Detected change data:
******

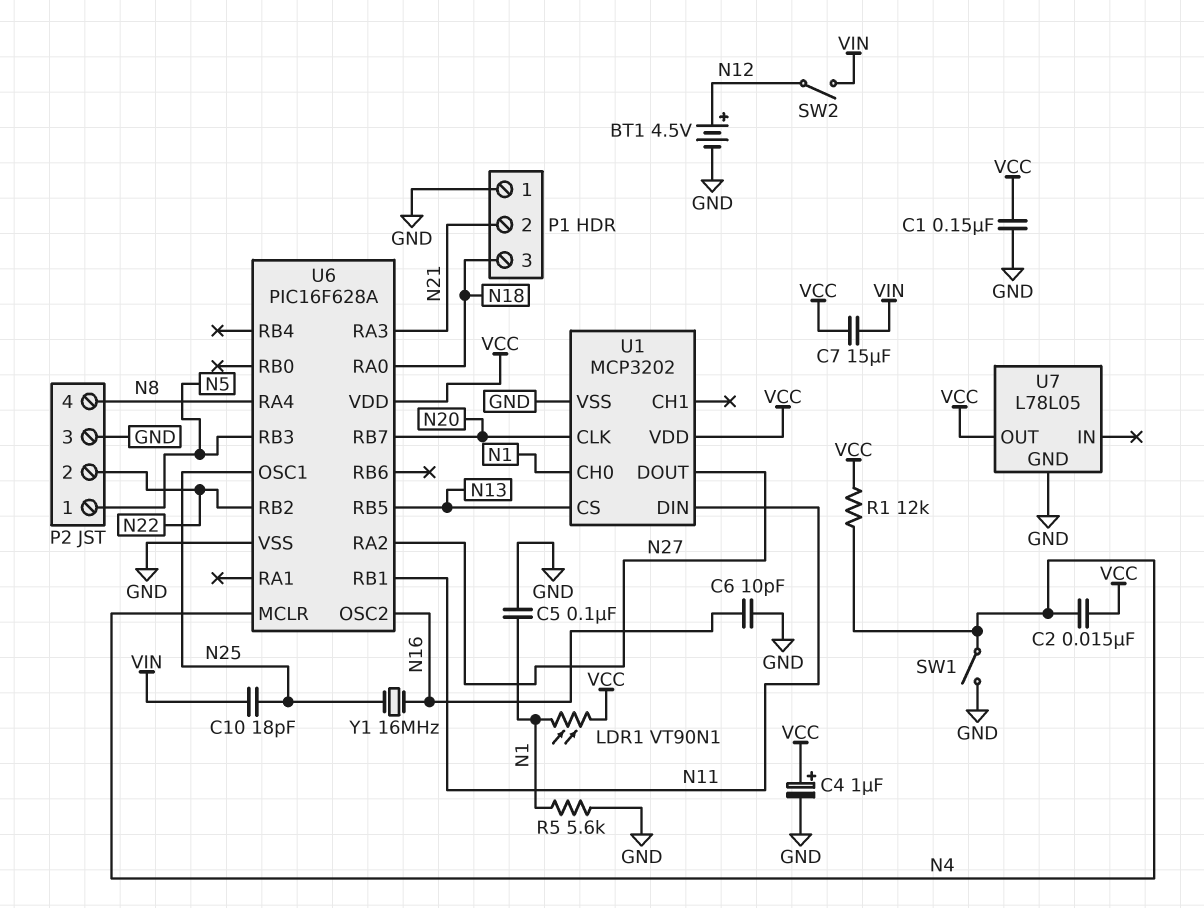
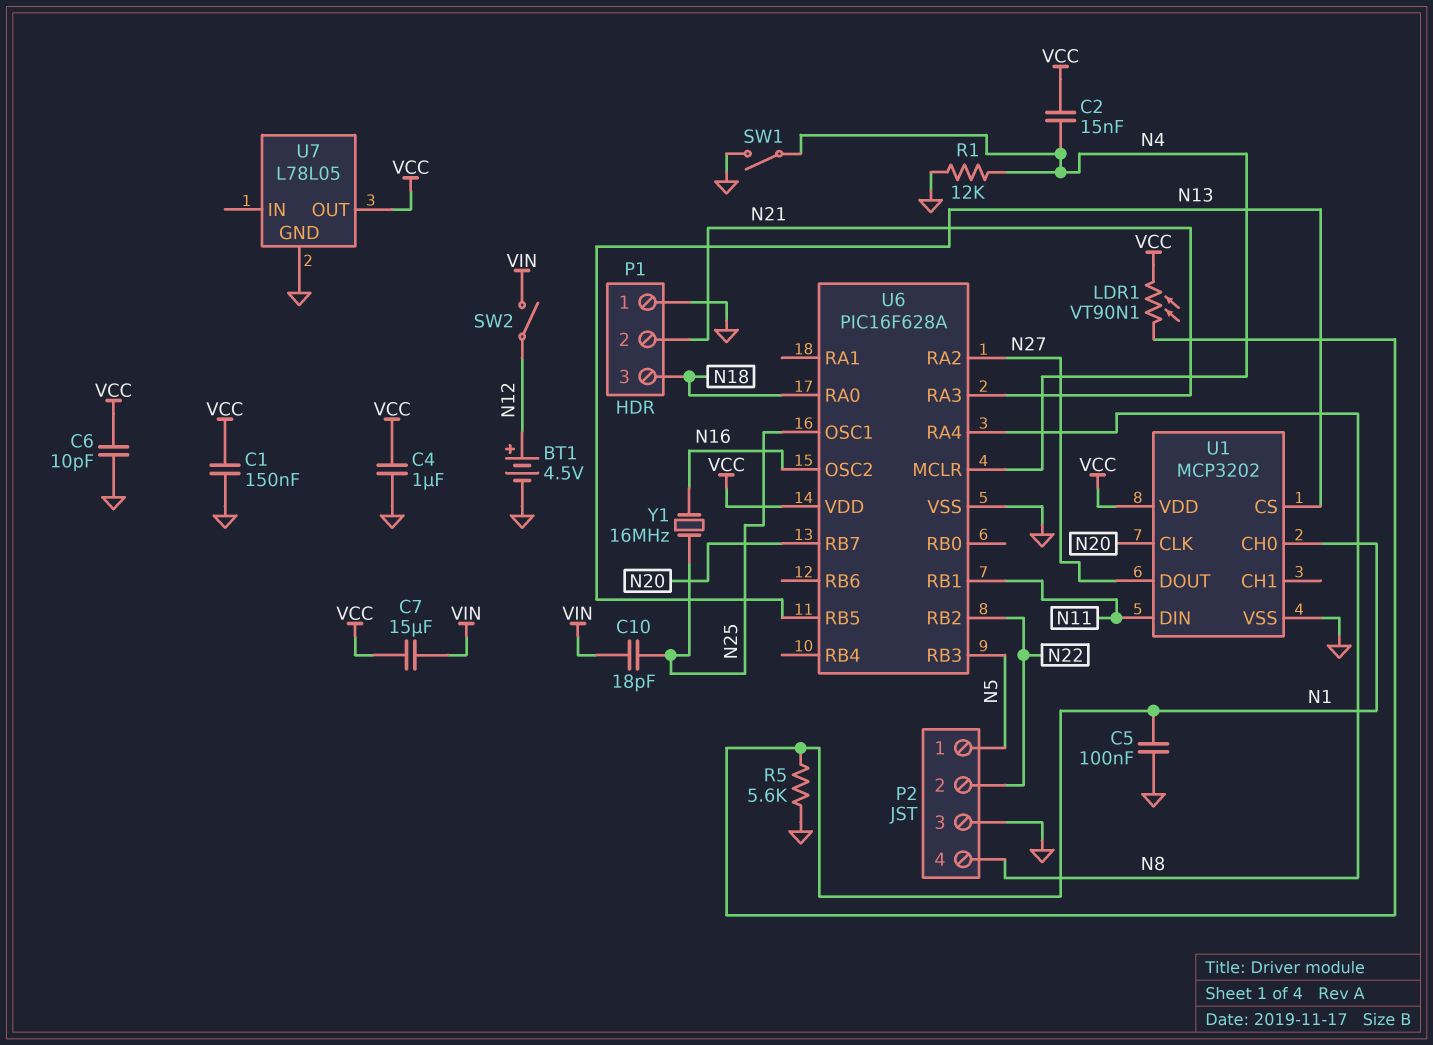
C4: 1uF (plus VCC, minus GND) -> 1uF (GND, VCC)
C6: 10pF (GND, N16) -> 10pF (GND, VCC)
R1: 12k (N4, VCC) -> 12k (GND, N4)

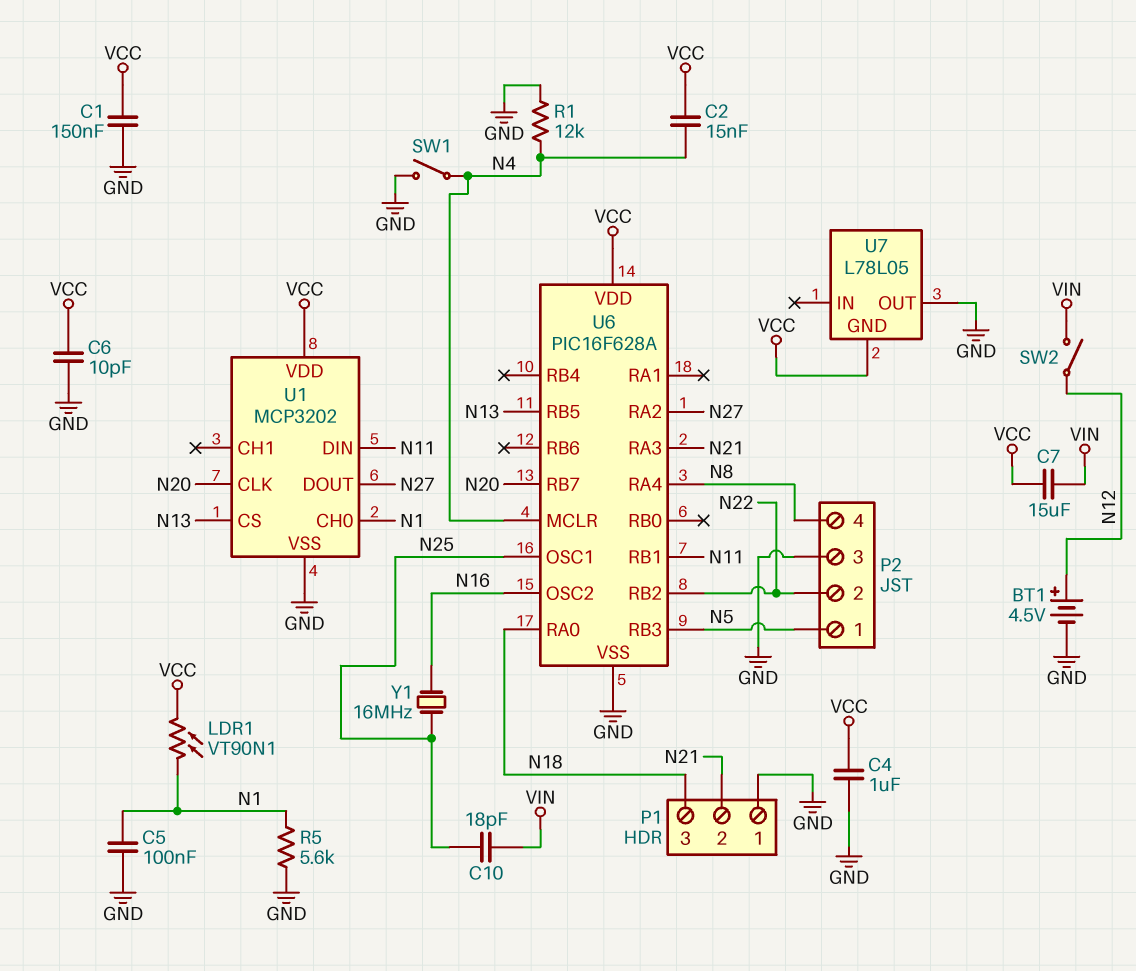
U7 pin GND: GND -> VCC
U7 pin OUT: VCC -> GND

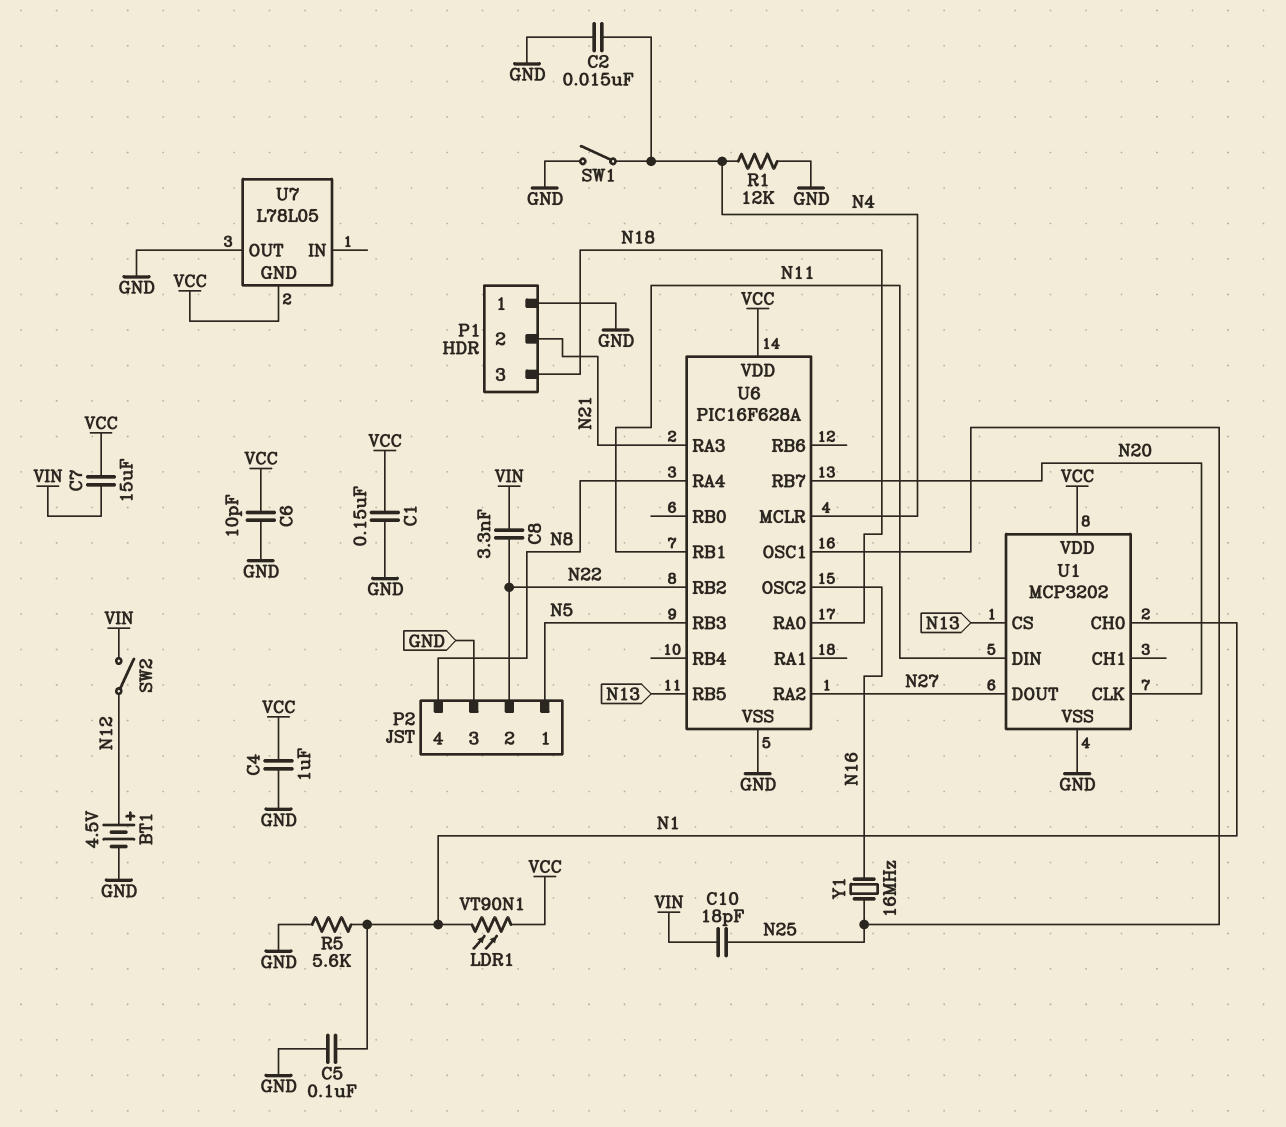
C2: 15nF (N4, VCC) -> 15nF (GND, N4)
C8: none -> 3.3nF (N22, VIN)

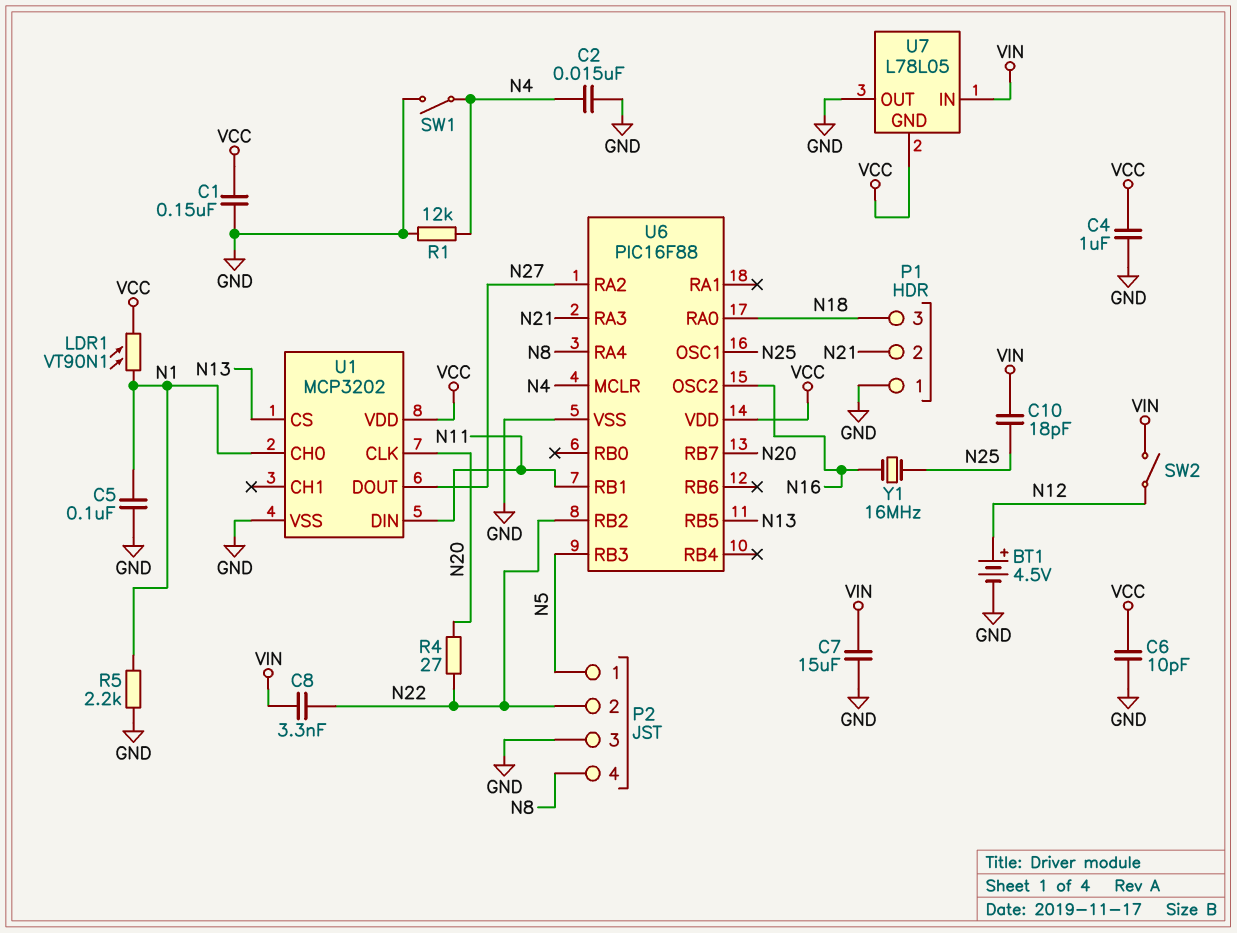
C7: 15uF (VCC, VIN) -> 15uF (GND, VIN)
R4: none -> 27 (N20, N22)
R5: 5.6k (GND, N1) -> 2.2k (GND, N1)
U6: PIC16F628A -> PIC16F88
U7 pin IN: none -> VIN

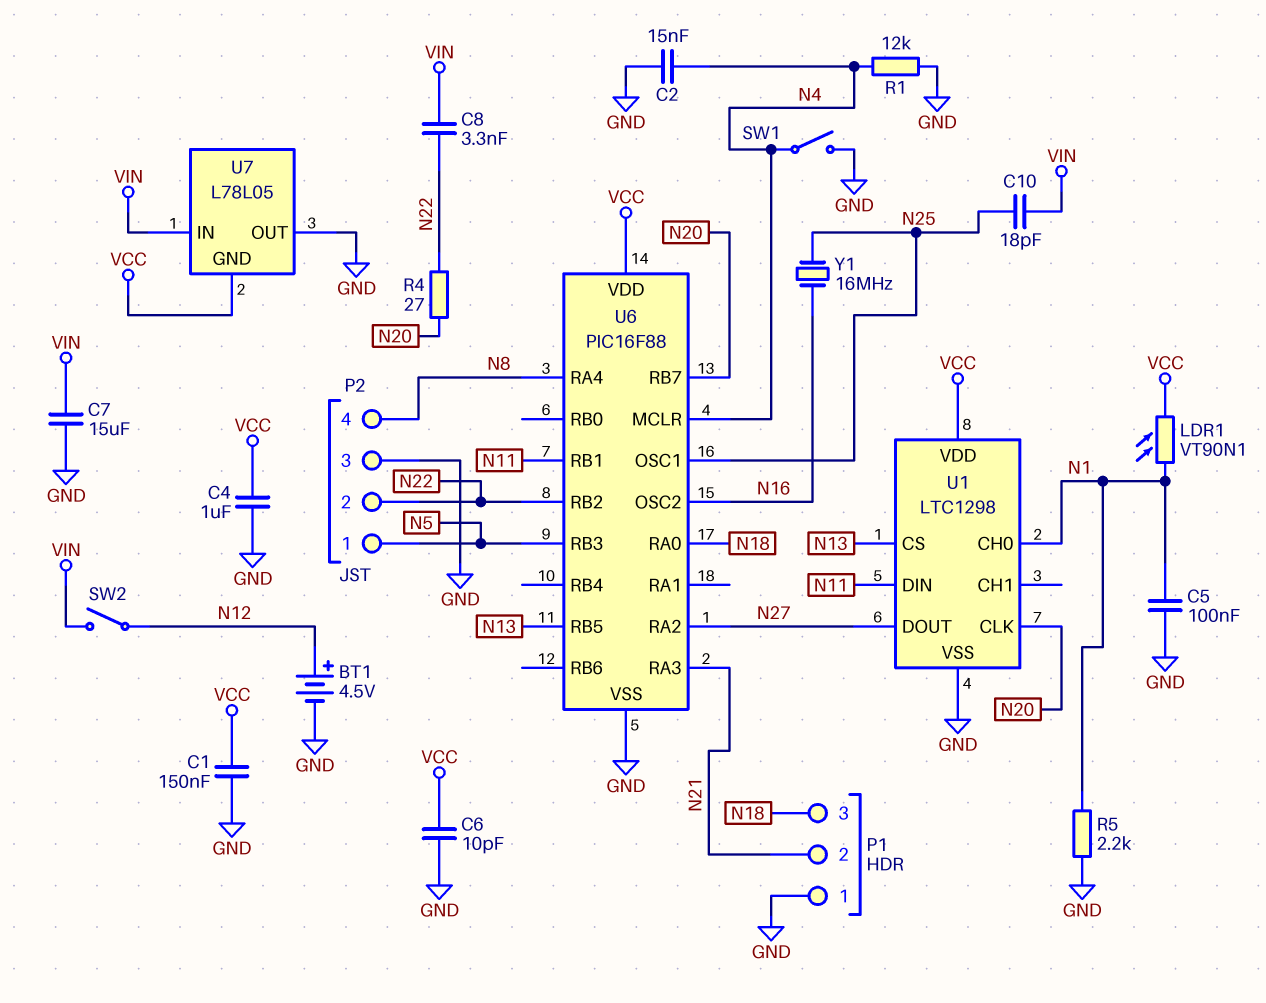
U1: MCP3202 -> LTC1298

******

■ Exercise brief
Print verbatim every line above, apart from the pictures.

■ Answer below
C4: 1uF (plus VCC, minus GND) -> 1uF (GND, VCC)
C6: 10pF (GND, N16) -> 10pF (GND, VCC)
R1: 12k (N4, VCC) -> 12k (GND, N4)

U7 pin GND: GND -> VCC
U7 pin OUT: VCC -> GND

C2: 15nF (N4, VCC) -> 15nF (GND, N4)
C8: none -> 3.3nF (N22, VIN)

C7: 15uF (VCC, VIN) -> 15uF (GND, VIN)
R4: none -> 27 (N20, N22)
R5: 5.6k (GND, N1) -> 2.2k (GND, N1)
U6: PIC16F628A -> PIC16F88
U7 pin IN: none -> VIN

U1: MCP3202 -> LTC1298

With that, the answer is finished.